__Your objective__: Pull out each line in the records below that contains the word "want".
-- BEGIN Items --
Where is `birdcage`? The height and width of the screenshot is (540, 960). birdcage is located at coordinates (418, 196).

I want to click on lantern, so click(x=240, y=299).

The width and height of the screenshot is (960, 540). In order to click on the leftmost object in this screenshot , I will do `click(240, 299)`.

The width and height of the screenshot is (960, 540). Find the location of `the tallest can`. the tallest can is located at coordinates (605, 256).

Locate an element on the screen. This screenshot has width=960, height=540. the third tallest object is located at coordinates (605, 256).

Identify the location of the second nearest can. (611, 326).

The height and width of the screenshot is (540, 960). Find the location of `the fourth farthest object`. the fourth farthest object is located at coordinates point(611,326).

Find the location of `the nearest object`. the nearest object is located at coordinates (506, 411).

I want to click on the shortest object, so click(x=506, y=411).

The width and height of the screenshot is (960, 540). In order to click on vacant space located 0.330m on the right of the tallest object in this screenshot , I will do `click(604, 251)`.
-- END Items --
__Task response__:
I want to click on lantern, so click(x=240, y=299).
I want to click on the shortest object, so click(x=506, y=411).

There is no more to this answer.